WORK INSTRUCTION – In the records below, count the lines that have "Calc" and answer with the number alone.
============
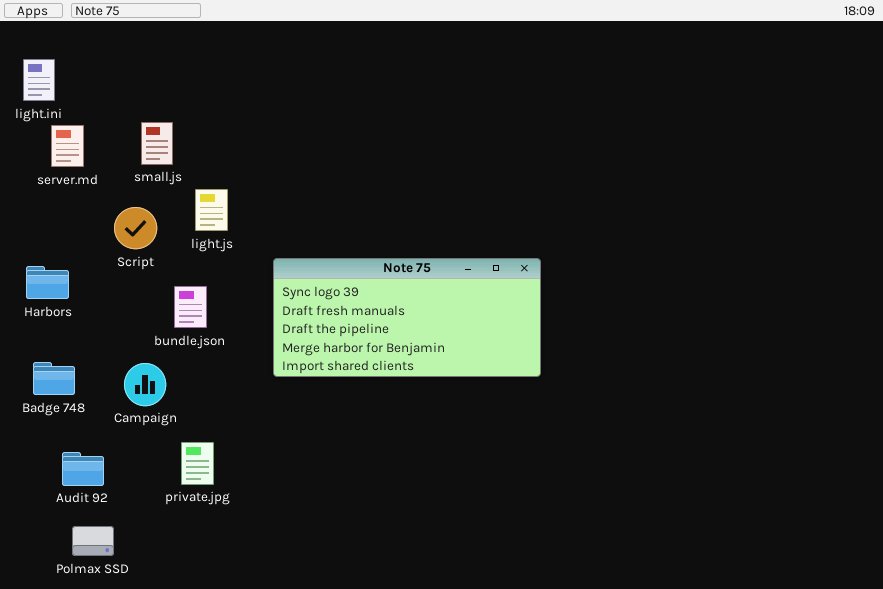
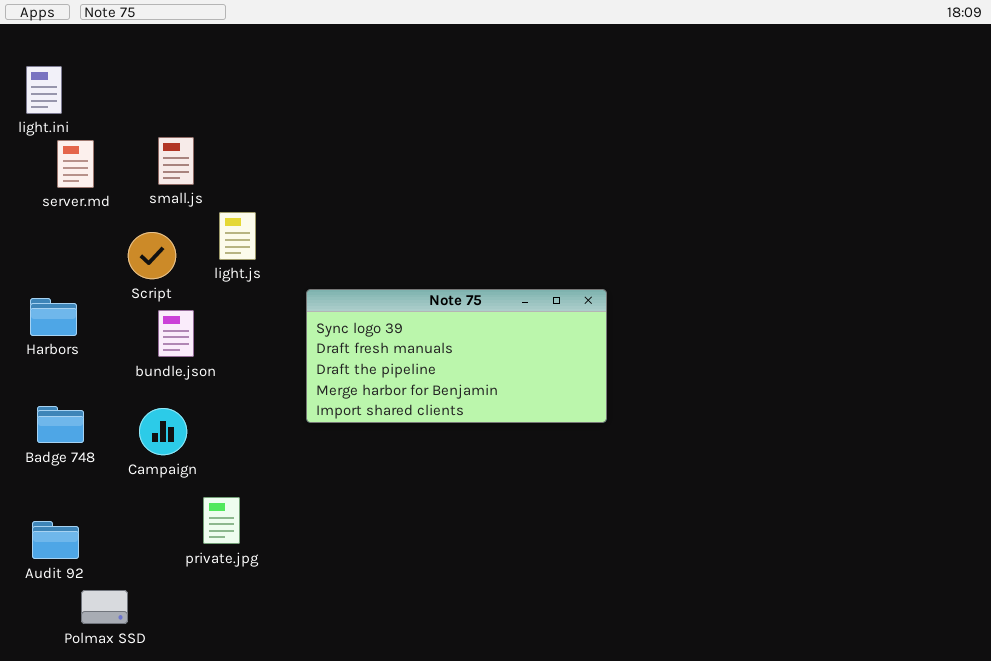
bundle.json: [174,286,207,328] -> [158,310,194,357], moved
Audit 92: [62,452,104,486] -> [32,521,79,559], moved

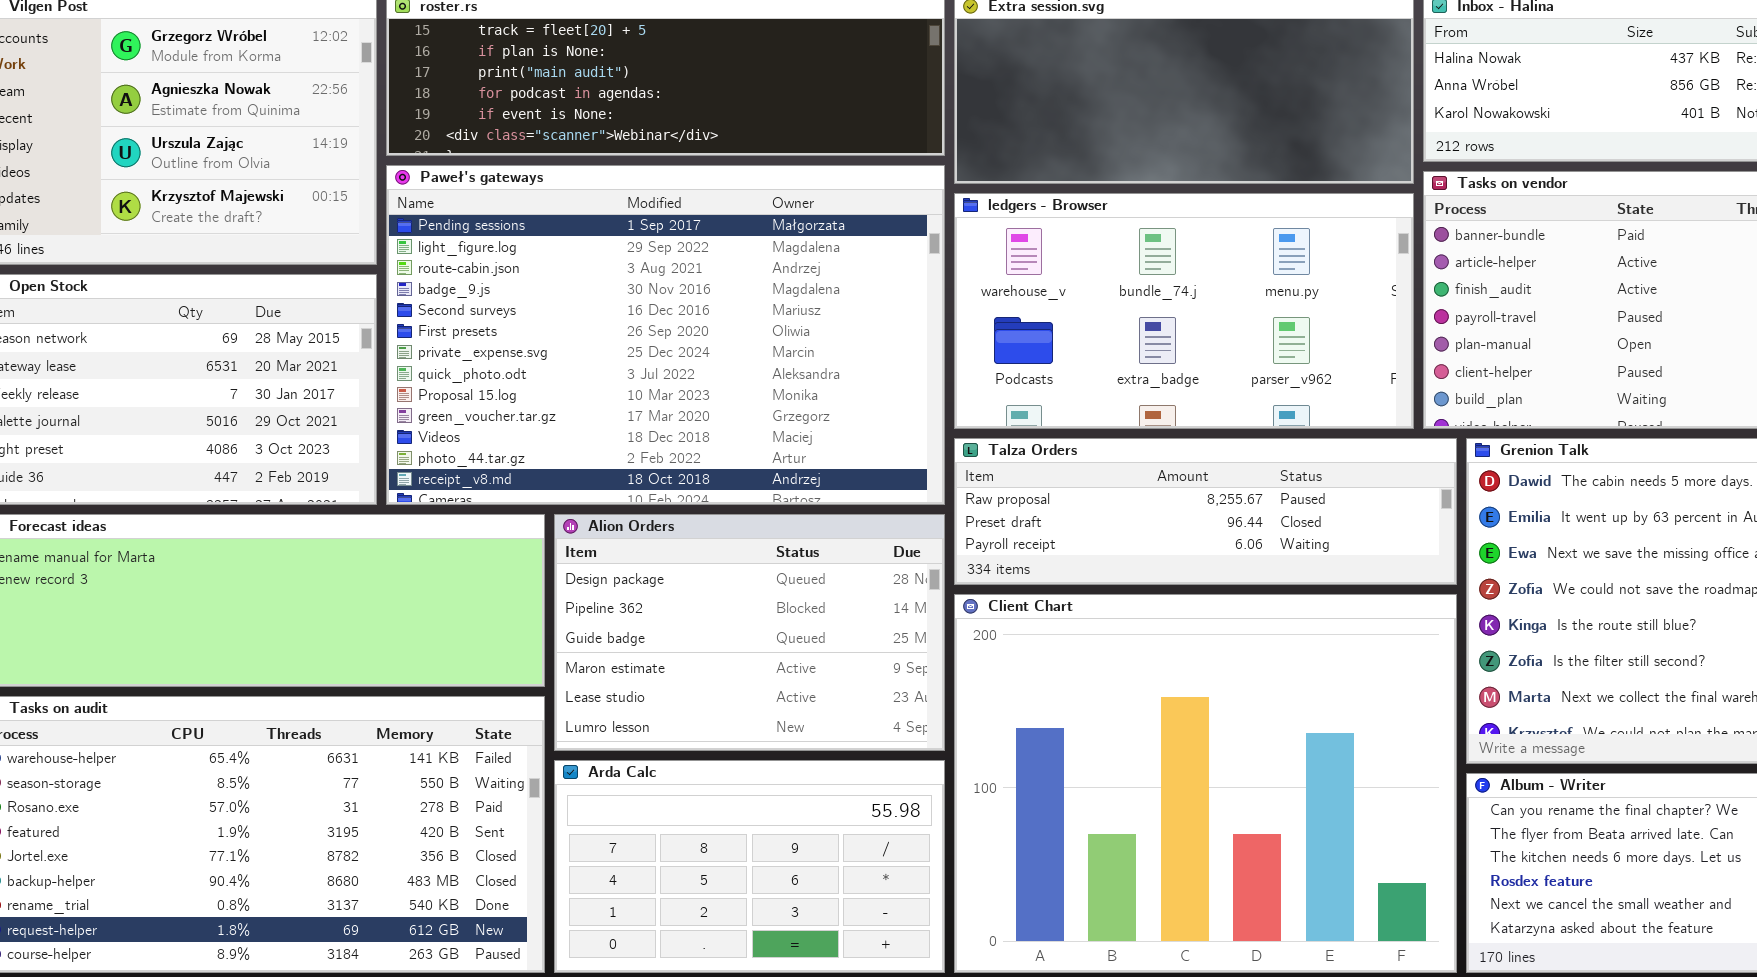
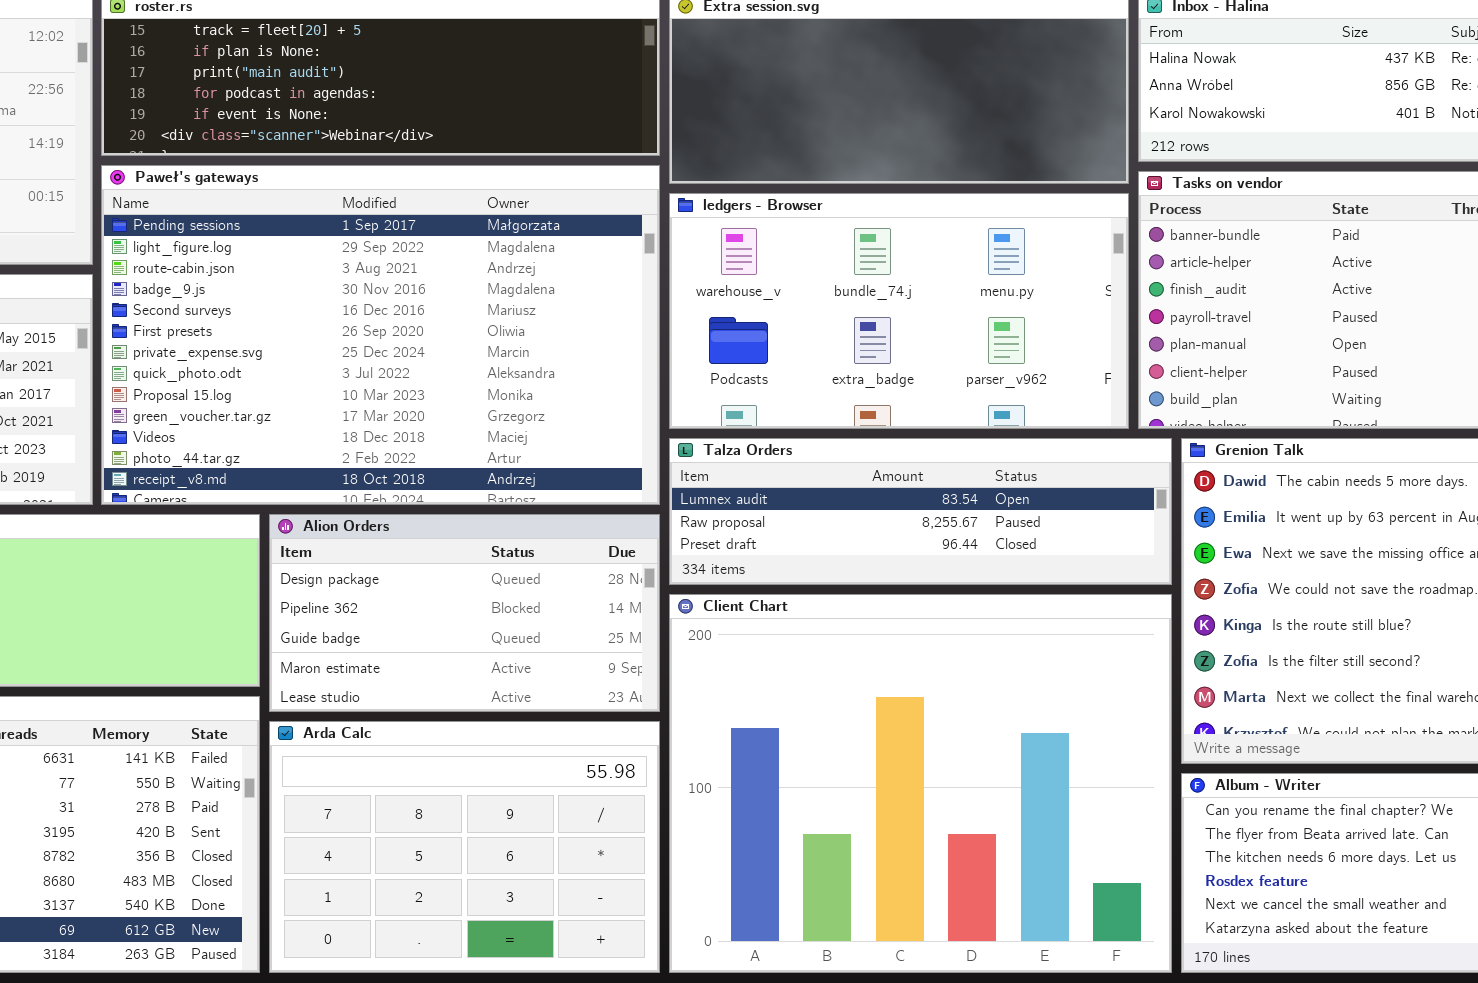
Talza Orders: [954,438,1457,585] -> [669,438,1172,585], scrolled up 1 row
Alion Orders: [554,514,945,751] -> [269,514,660,712], resized
Arda Calc: [554,760,945,973] -> [269,721,660,973], resized

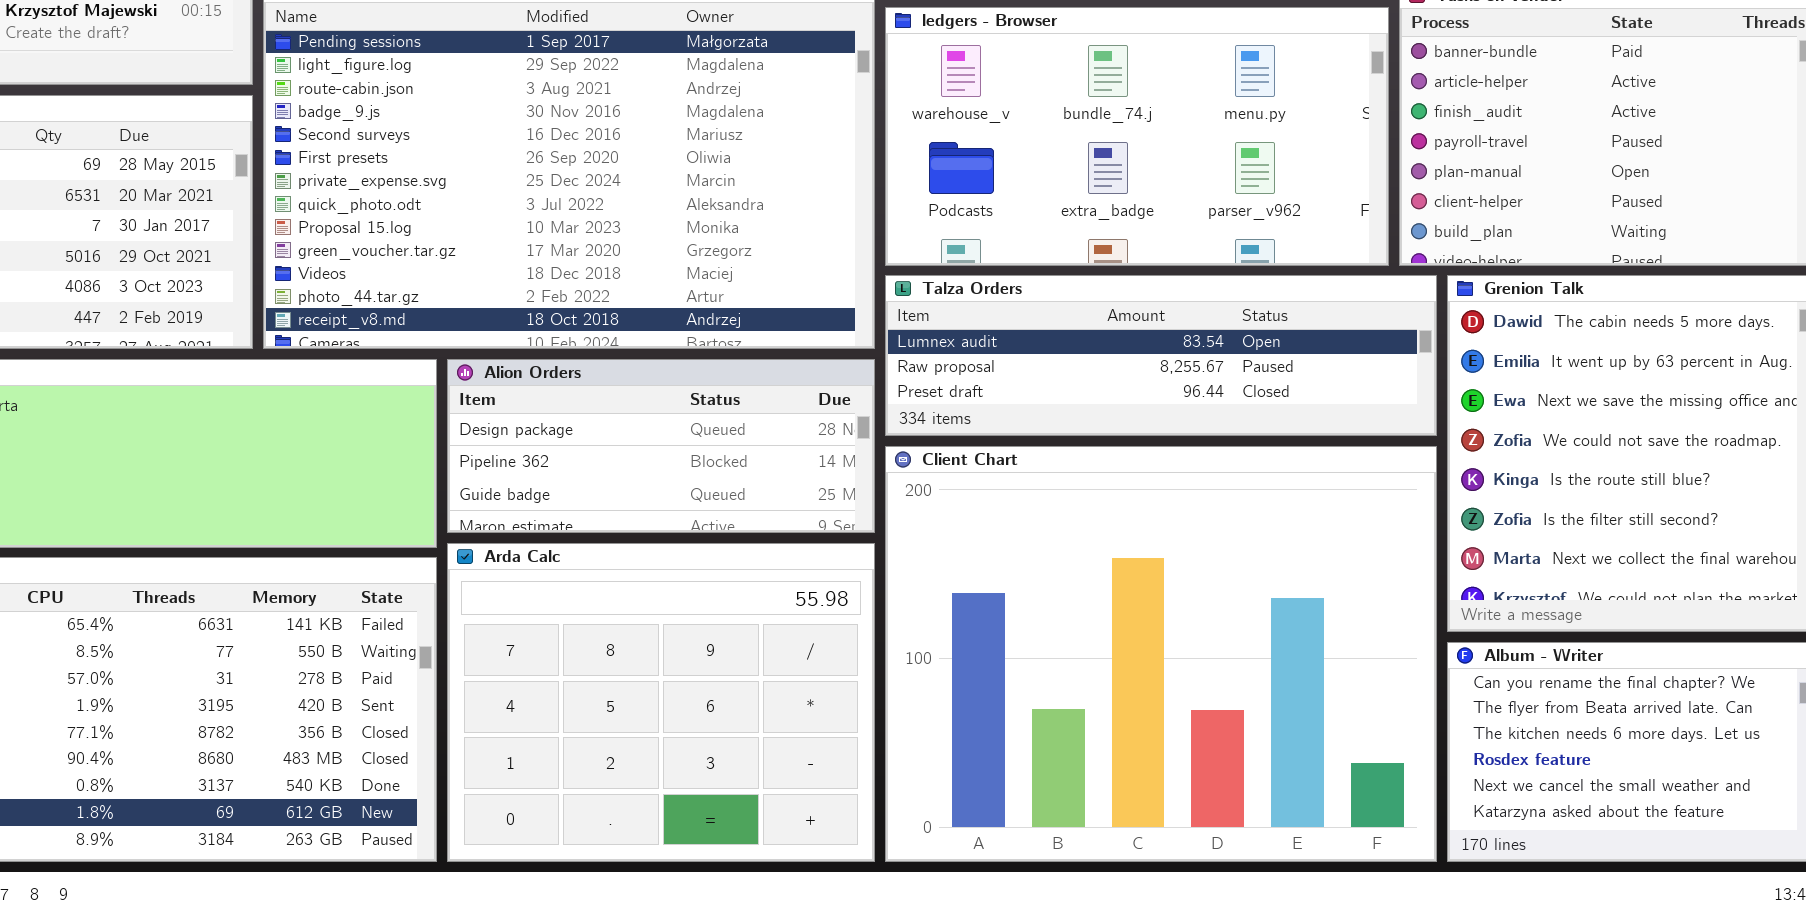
Alion Orders: [269,514,660,712] -> [447,359,875,533], resized
Arda Calc: [269,721,660,973] -> [447,543,875,862], resized

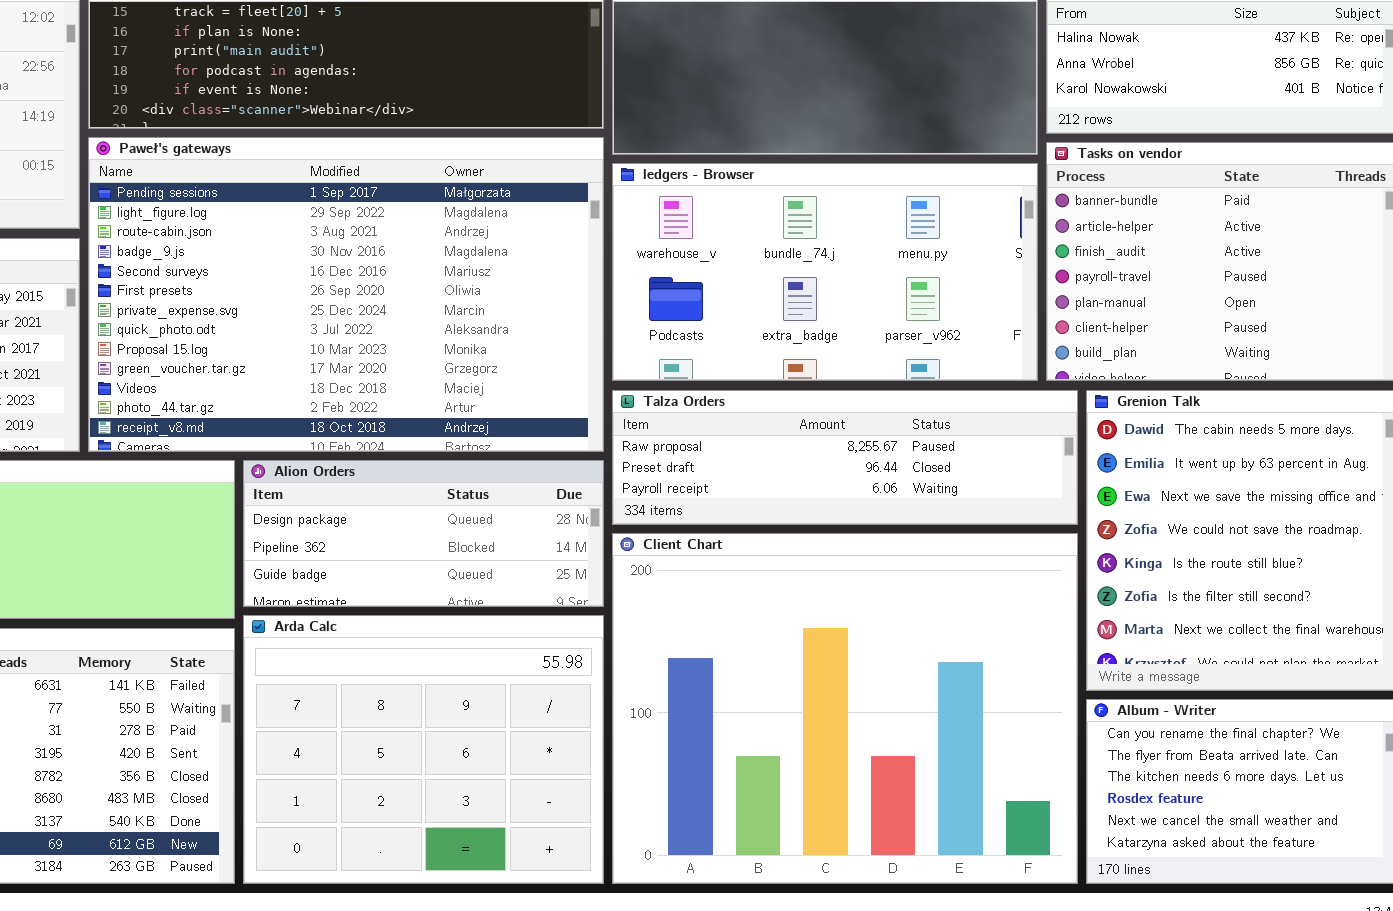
Talza Orders: [885,275,1437,436] -> [612,390,1078,525], scrolled down 1 row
============
WORKED SOLUTION – 2